━━ Exercise inputs
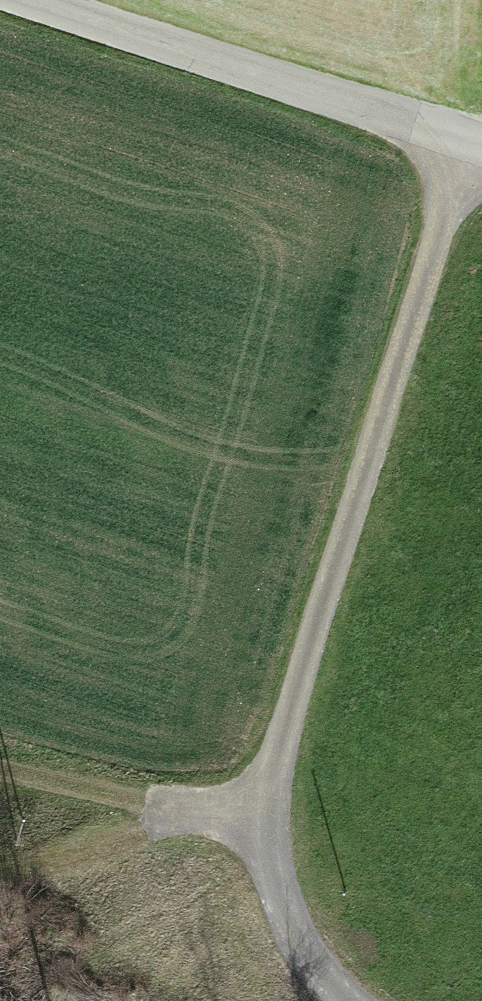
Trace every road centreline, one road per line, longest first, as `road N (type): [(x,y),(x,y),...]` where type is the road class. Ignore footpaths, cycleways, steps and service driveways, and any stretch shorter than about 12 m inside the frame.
road 1 (track): [(349,1000),(321,972),(285,905),(273,816),(277,772),(310,641),(471,140)]
road 2 (unclassified): [(481,144),(29,0)]
road 3 (track): [(273,816),(0,774)]

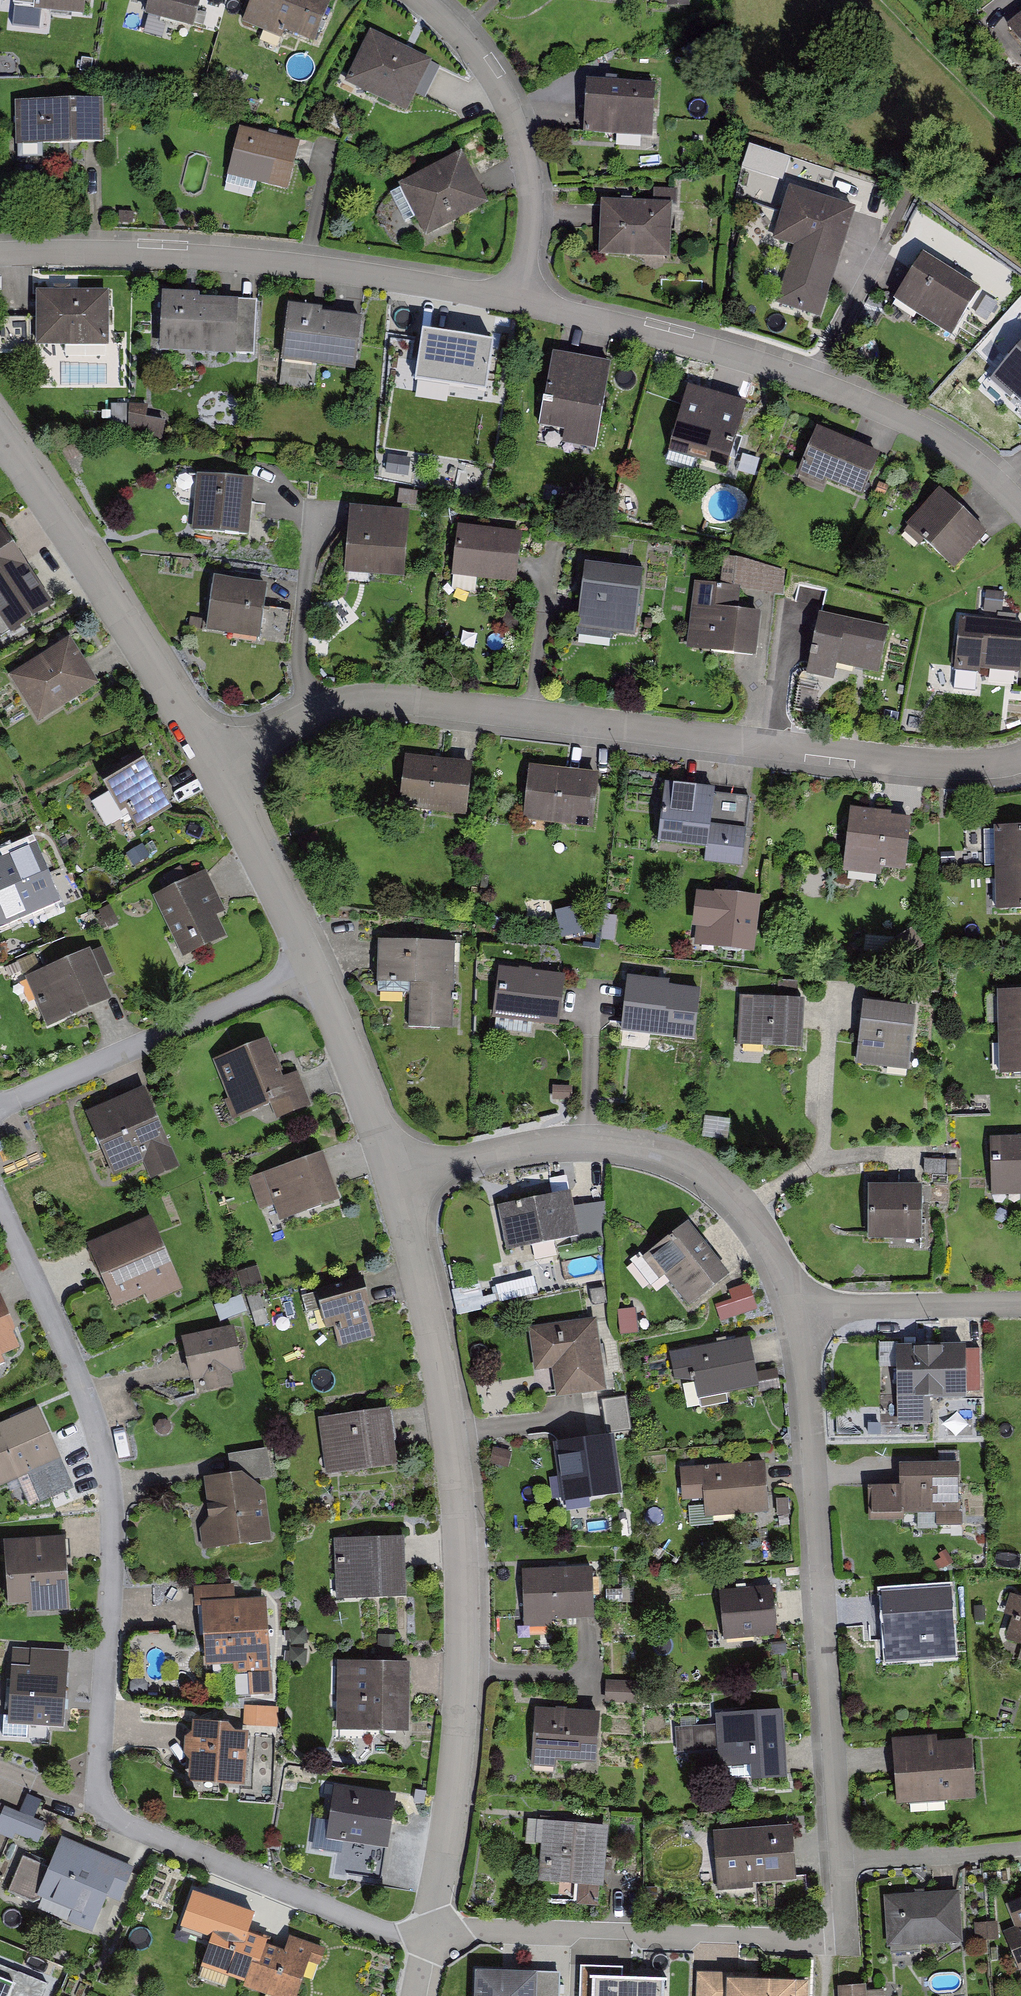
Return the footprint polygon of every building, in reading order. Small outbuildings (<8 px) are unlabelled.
━━━━
* [Work instruction] An exact copy of the entries, minus the pictures, is what to return.

* [Reply to the task]
Trace every road centreline, one road per line, longest first, as `road N (type): [(x,y),(x,y),...]` where type is the road class. Ignore footpaths, cycleways, steps and service driveways, and any stretch shorter than about 12 m inside the frame.
road 1 (track): [(349,1000),(321,972),(285,905),(273,816),(277,772),(310,641),(471,140)]
road 2 (unclassified): [(481,144),(29,0)]
road 3 (track): [(273,816),(0,774)]

Return the footprint polygon of every building, in reading order. Small outbuildings (<8 px) are unlabelled.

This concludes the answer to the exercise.